**EXERCISE BRIEF**:
Show all lines of the entries in which the word "grey" is found.

(Data entries)
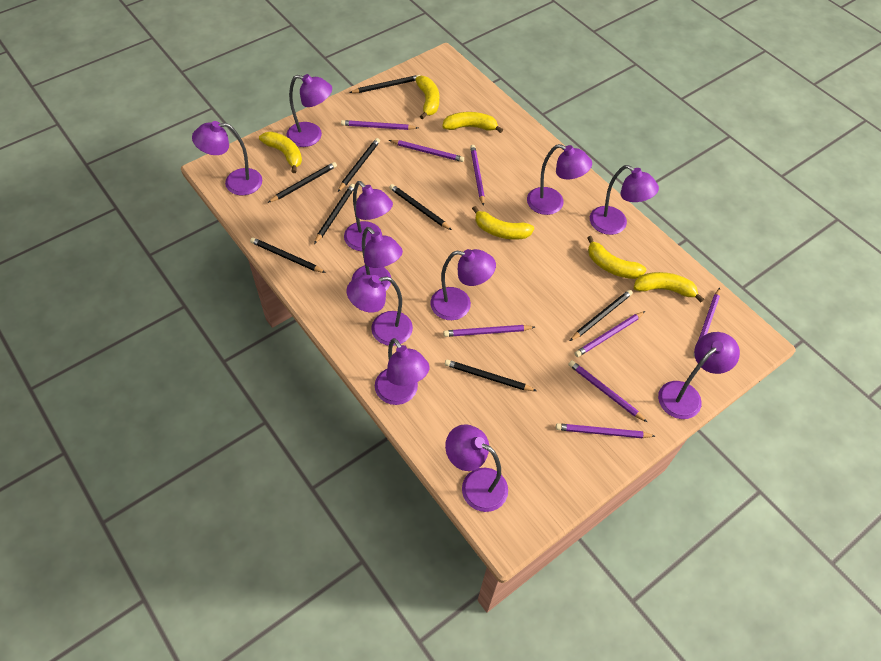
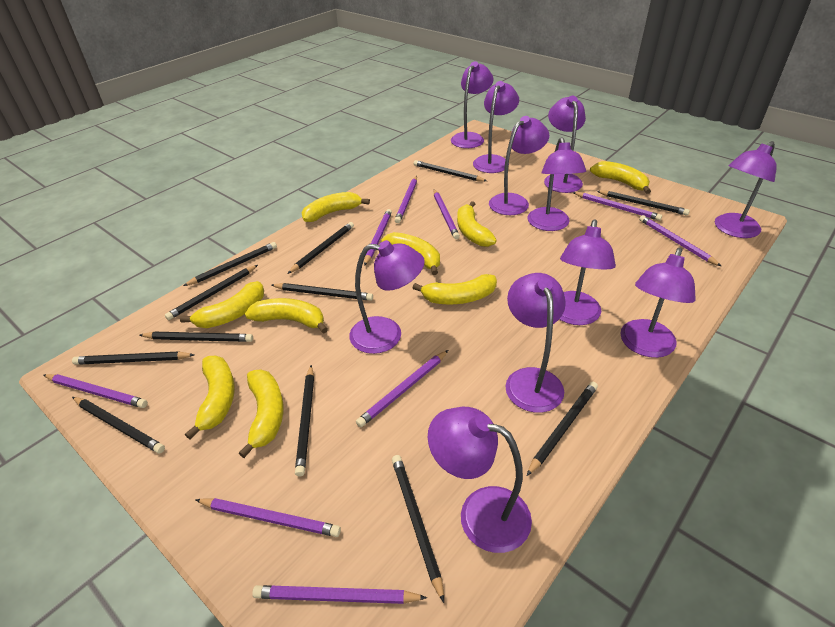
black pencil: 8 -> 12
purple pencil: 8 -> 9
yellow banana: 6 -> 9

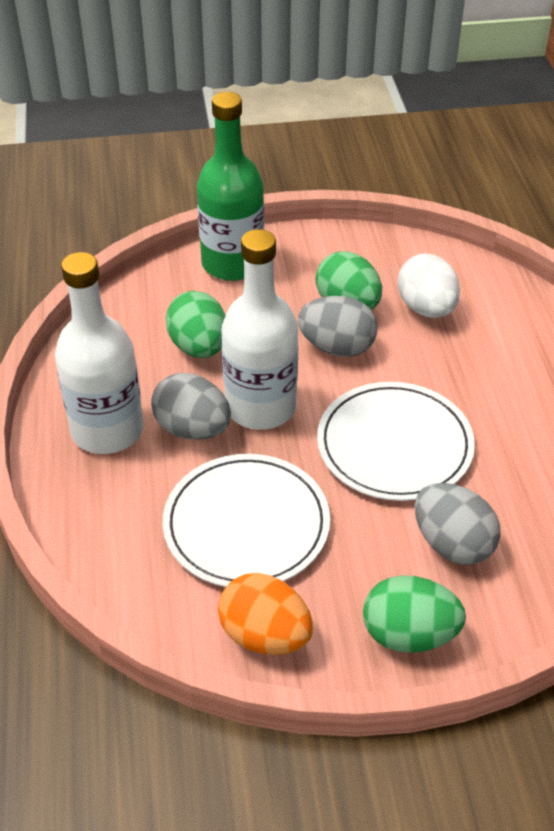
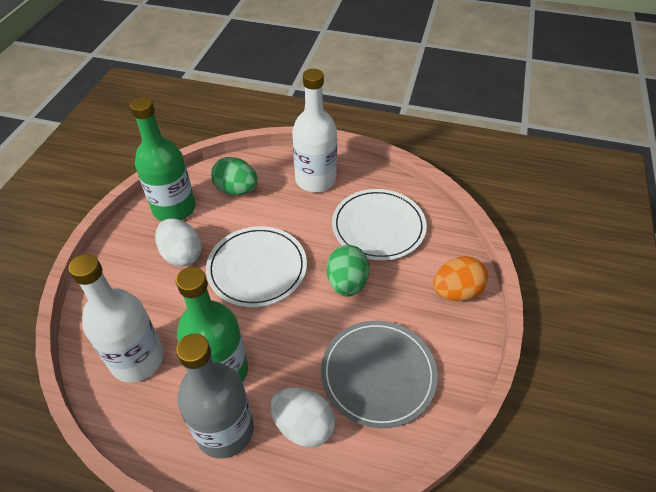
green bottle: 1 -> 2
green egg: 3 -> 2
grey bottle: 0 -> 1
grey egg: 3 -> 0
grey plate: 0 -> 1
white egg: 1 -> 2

**OUTPUT BELOW**:
grey bottle: 0 -> 1
grey egg: 3 -> 0
grey plate: 0 -> 1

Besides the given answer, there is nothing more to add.